▶ [Items from a dataset]
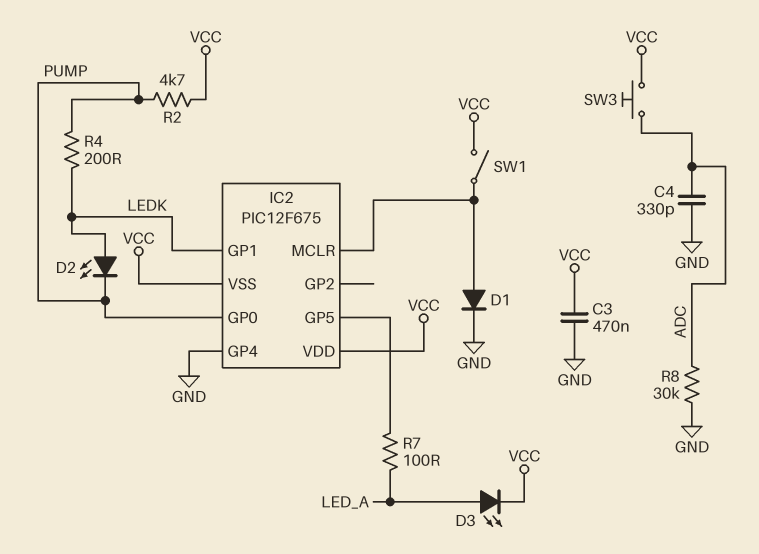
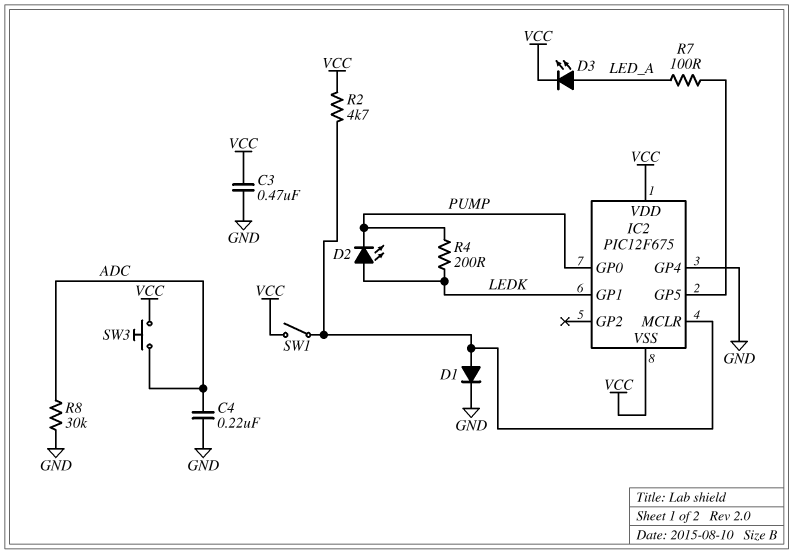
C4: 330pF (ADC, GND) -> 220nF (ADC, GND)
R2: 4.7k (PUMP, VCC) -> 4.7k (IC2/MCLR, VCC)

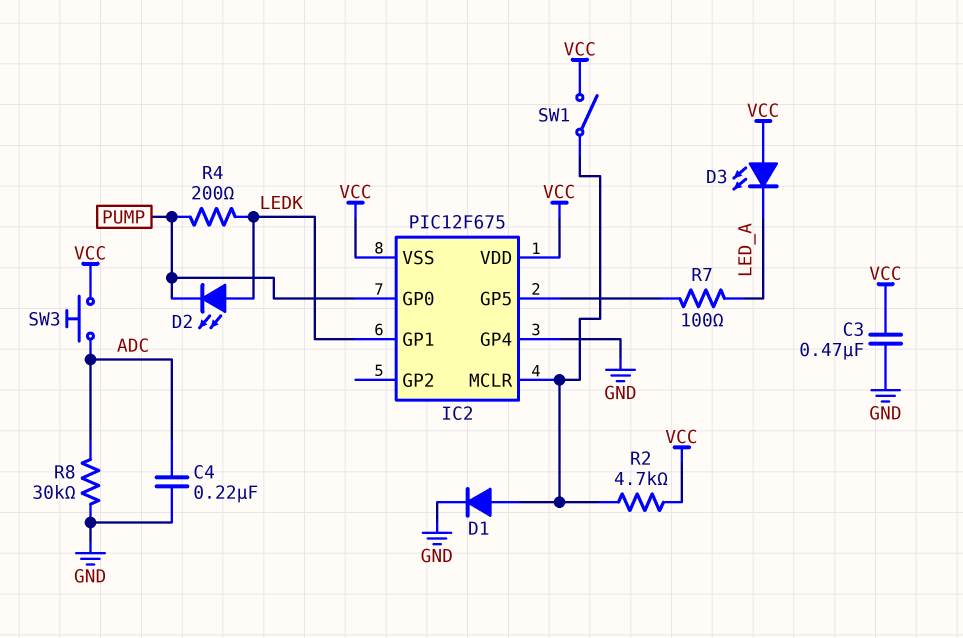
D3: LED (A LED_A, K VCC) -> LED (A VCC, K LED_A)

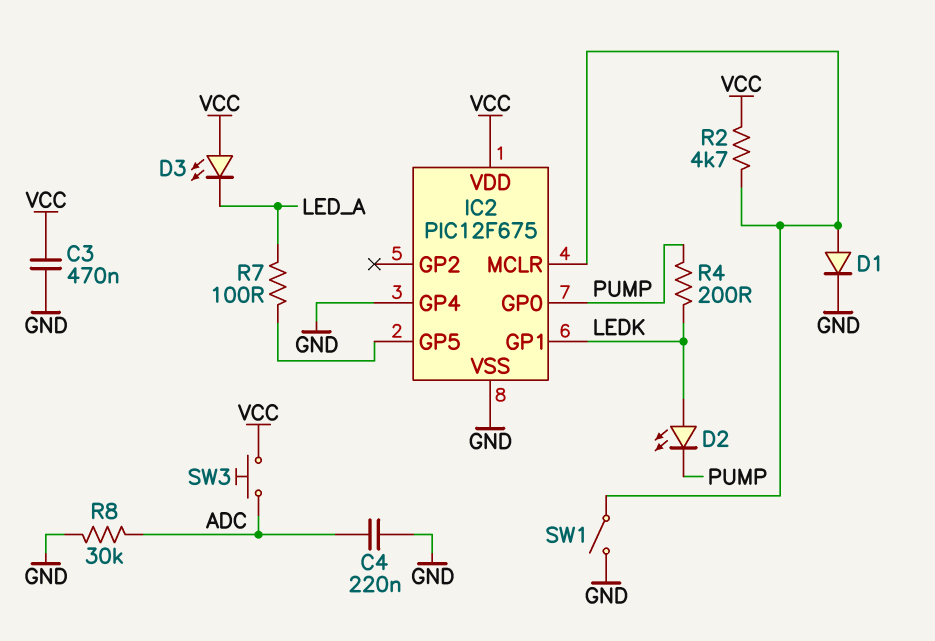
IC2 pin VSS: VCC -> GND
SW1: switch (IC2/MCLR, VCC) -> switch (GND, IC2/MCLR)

==

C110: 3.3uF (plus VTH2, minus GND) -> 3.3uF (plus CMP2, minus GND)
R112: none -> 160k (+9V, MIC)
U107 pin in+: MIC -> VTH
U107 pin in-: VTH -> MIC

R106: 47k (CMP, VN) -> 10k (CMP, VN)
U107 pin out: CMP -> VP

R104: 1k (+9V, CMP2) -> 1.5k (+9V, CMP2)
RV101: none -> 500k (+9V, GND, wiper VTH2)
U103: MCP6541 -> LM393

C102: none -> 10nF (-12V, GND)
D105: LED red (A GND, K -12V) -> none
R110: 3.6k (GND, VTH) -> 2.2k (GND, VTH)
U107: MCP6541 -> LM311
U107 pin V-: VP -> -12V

▶ [YOUR TASK] Set down, exactly as they stand above, the lines starting with the line with "U107 pin in+: MIC -> VTH" and going on through the line with "U107 pin V-: VP -> -12V", and no others.

▶ [WRITTEN RESPONSE]
U107 pin in+: MIC -> VTH
U107 pin in-: VTH -> MIC

R106: 47k (CMP, VN) -> 10k (CMP, VN)
U107 pin out: CMP -> VP

R104: 1k (+9V, CMP2) -> 1.5k (+9V, CMP2)
RV101: none -> 500k (+9V, GND, wiper VTH2)
U103: MCP6541 -> LM393

C102: none -> 10nF (-12V, GND)
D105: LED red (A GND, K -12V) -> none
R110: 3.6k (GND, VTH) -> 2.2k (GND, VTH)
U107: MCP6541 -> LM311
U107 pin V-: VP -> -12V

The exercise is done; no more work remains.